>>>

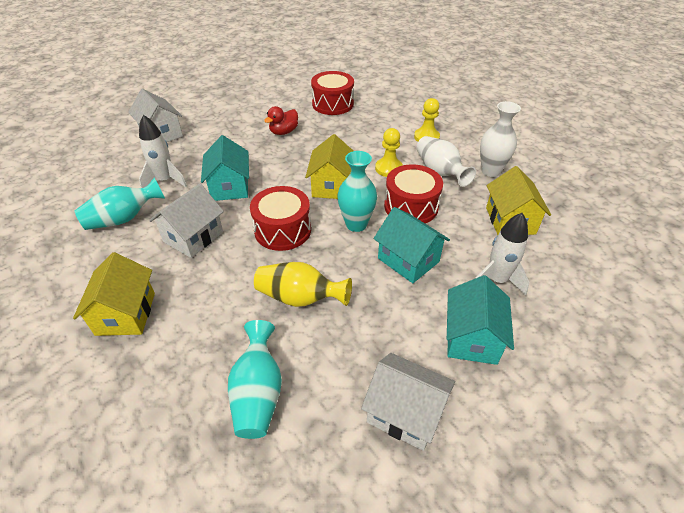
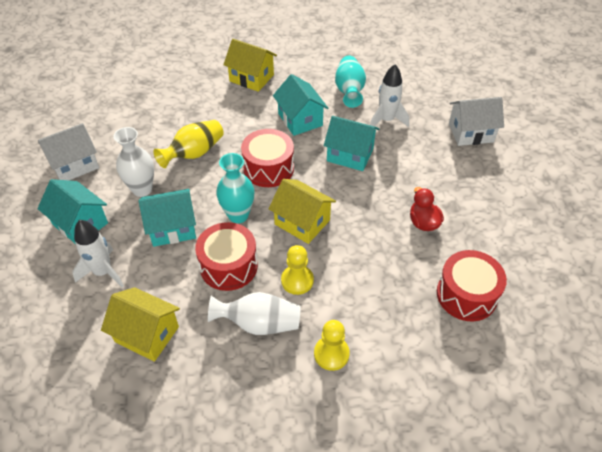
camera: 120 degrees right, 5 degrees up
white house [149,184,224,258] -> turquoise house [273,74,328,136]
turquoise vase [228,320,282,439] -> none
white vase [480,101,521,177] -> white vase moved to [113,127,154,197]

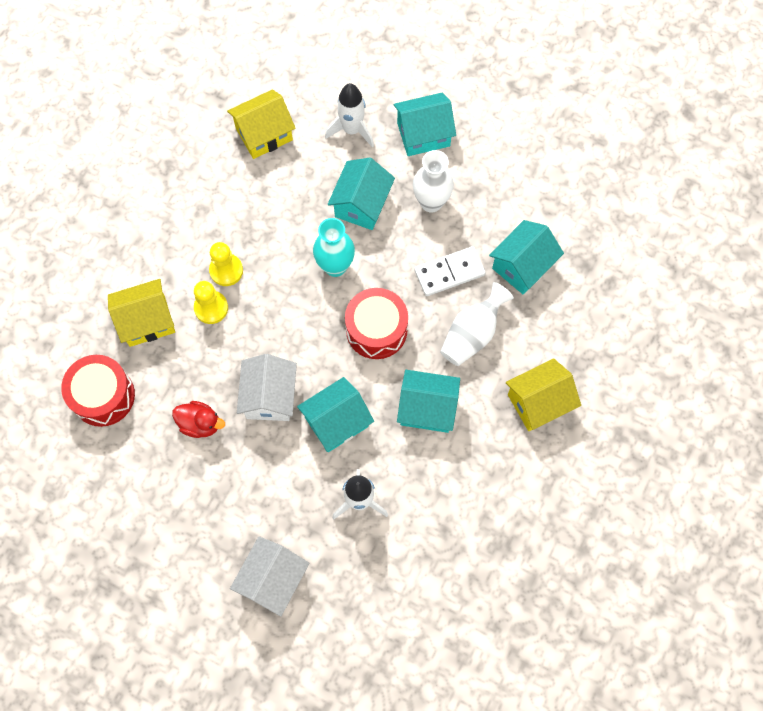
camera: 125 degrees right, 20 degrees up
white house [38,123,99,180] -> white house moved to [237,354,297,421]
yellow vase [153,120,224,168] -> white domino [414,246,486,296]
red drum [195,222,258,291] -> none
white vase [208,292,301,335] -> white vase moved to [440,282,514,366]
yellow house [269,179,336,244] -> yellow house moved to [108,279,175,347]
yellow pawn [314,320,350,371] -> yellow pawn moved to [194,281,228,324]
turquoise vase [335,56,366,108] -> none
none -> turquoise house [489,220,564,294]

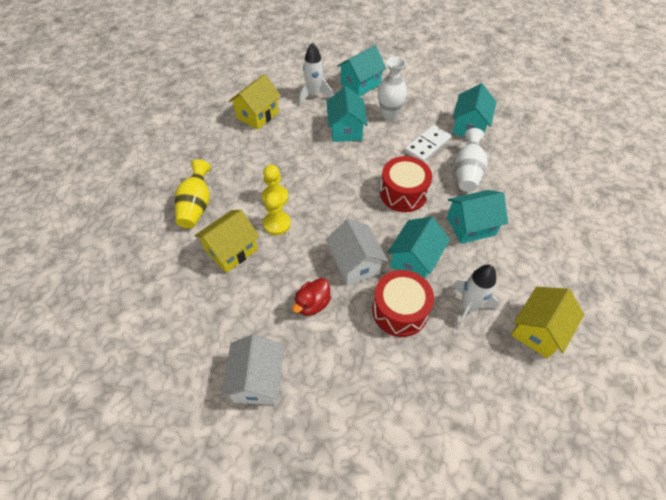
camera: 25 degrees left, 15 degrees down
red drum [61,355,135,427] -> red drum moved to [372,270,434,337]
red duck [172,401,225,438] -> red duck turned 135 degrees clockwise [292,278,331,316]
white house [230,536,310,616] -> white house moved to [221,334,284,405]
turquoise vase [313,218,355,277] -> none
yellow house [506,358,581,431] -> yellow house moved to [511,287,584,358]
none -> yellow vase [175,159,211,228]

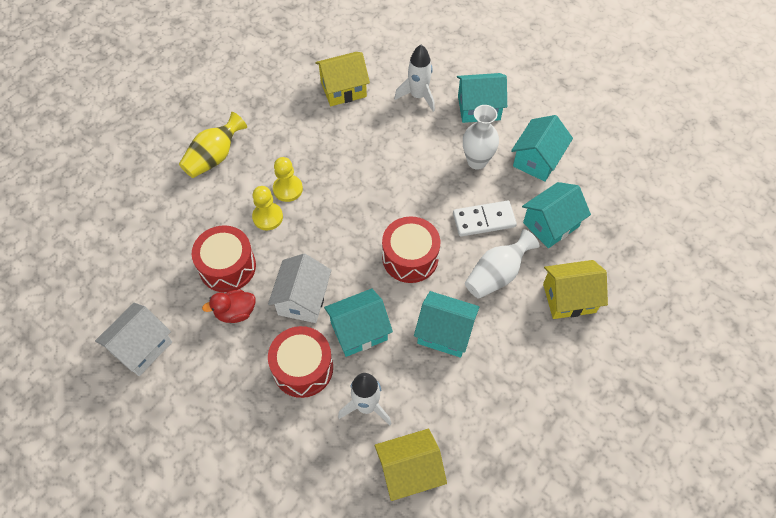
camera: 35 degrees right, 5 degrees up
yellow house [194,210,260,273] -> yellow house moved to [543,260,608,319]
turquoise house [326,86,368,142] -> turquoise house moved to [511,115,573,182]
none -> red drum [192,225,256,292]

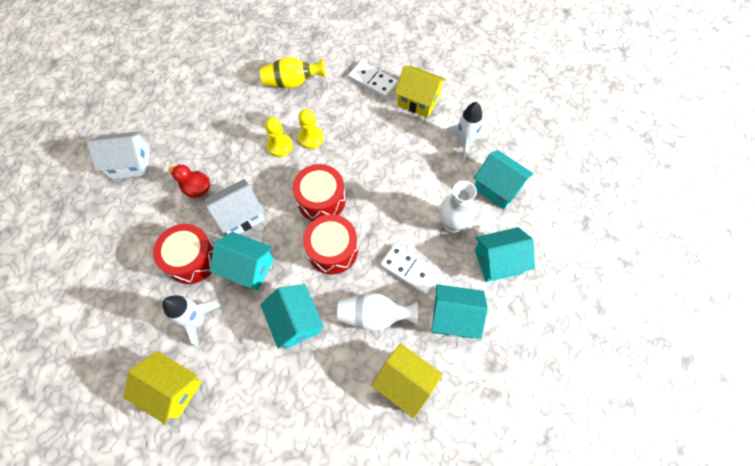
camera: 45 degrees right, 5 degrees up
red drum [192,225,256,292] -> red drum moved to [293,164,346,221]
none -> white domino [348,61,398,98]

<<<

In the answer, give only the lines from the one containing "red drum [195,222,258,291] -> none" through the end of the records above, each reproduced exactly. Include no pictures.

Solution →
red drum [195,222,258,291] -> none
white vase [208,292,301,335] -> white vase moved to [440,282,514,366]
yellow house [269,179,336,244] -> yellow house moved to [108,279,175,347]
yellow pawn [314,320,350,371] -> yellow pawn moved to [194,281,228,324]
turquoise vase [335,56,366,108] -> none
none -> turquoise house [489,220,564,294]

camera: 25 degrees left, 15 degrees down
red drum [61,355,135,427] -> red drum moved to [372,270,434,337]
red duck [172,401,225,438] -> red duck turned 135 degrees clockwise [292,278,331,316]
white house [230,536,310,616] -> white house moved to [221,334,284,405]
turquoise vase [313,218,355,277] -> none
yellow house [506,358,581,431] -> yellow house moved to [511,287,584,358]
none -> yellow vase [175,159,211,228]

camera: 35 degrees right, 5 degrees up
yellow house [194,210,260,273] -> yellow house moved to [543,260,608,319]
turquoise house [326,86,368,142] -> turquoise house moved to [511,115,573,182]
none -> red drum [192,225,256,292]

camera: 45 degrees right, 5 degrees up
red drum [192,225,256,292] -> red drum moved to [293,164,346,221]
none -> white domino [348,61,398,98]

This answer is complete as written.